WORK ITEM |
Using the records below, give again exactly the lines from the line that contains "camera: 55 degrees right, 5 degrees down" through the line that contains "(655, 268) = (573, 414): brown", both ends included, and only those.
[Opening TASK DATA section]
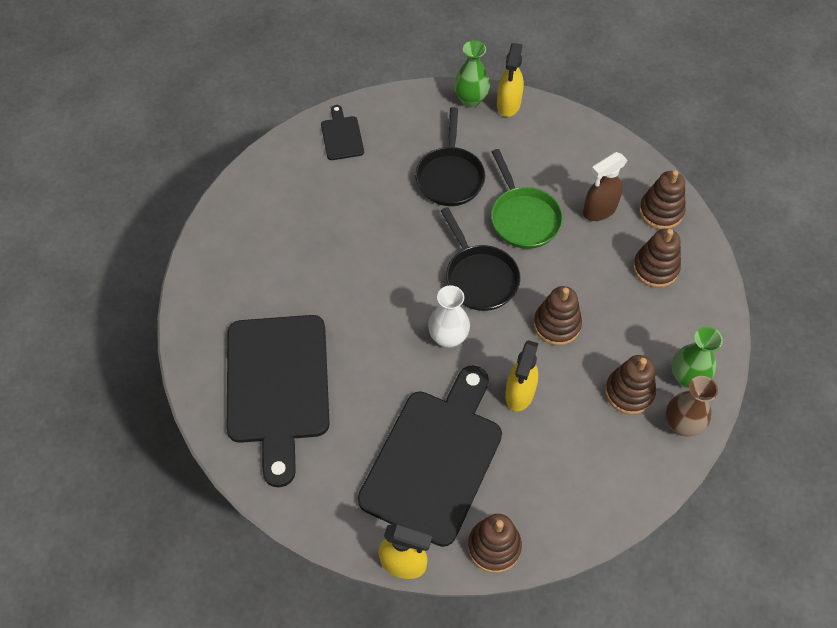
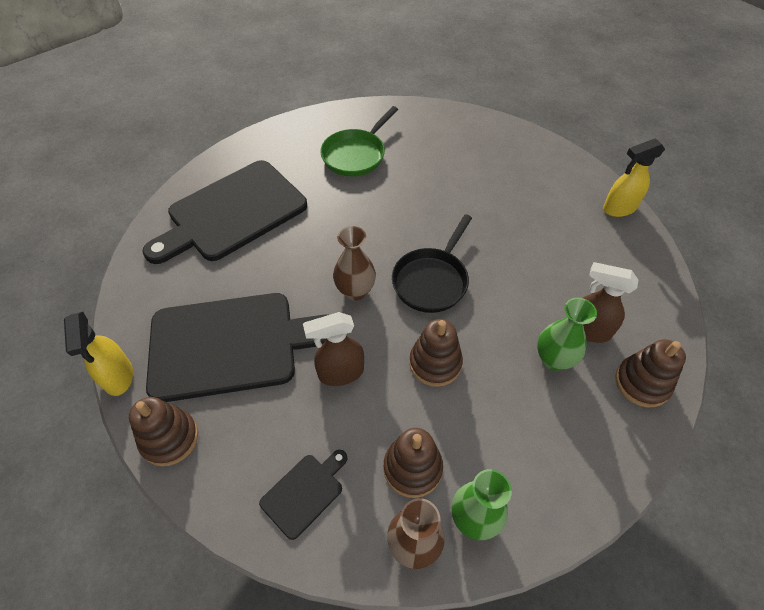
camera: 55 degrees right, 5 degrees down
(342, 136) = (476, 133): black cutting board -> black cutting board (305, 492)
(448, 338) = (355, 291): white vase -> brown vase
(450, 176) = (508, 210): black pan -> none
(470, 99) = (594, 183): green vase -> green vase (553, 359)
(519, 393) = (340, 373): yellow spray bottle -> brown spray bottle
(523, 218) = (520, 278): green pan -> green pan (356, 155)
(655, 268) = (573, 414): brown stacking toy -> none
[Closing TASK DATA section]
[Opening TASK DATA section]
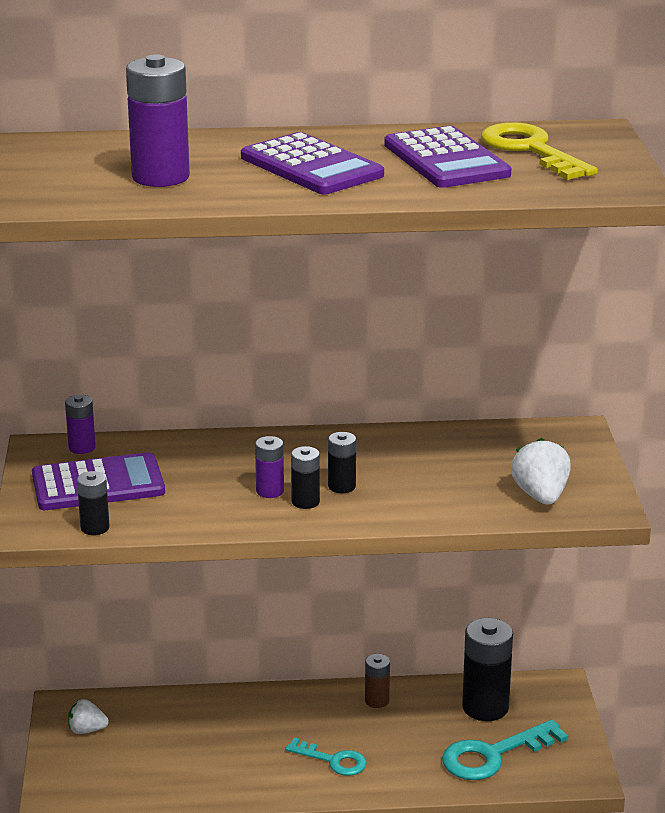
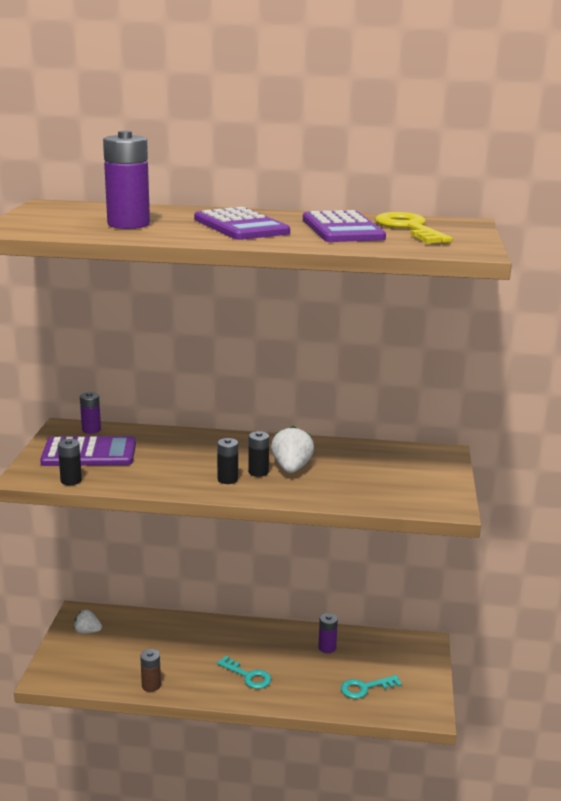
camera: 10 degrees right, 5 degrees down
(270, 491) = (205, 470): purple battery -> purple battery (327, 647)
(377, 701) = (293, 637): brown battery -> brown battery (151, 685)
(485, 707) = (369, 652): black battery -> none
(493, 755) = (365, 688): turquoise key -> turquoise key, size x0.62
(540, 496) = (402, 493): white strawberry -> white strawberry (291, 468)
[Closing TASK DATA section]
RESPONSE TO THIS TASK |
camera: 55 degrees right, 5 degrees down
(342, 136) = (476, 133): black cutting board -> black cutting board (305, 492)
(448, 338) = (355, 291): white vase -> brown vase
(450, 176) = (508, 210): black pan -> none
(470, 99) = (594, 183): green vase -> green vase (553, 359)
(519, 393) = (340, 373): yellow spray bottle -> brown spray bottle
(523, 218) = (520, 278): green pan -> green pan (356, 155)
(655, 268) = (573, 414): brown stacking toy -> none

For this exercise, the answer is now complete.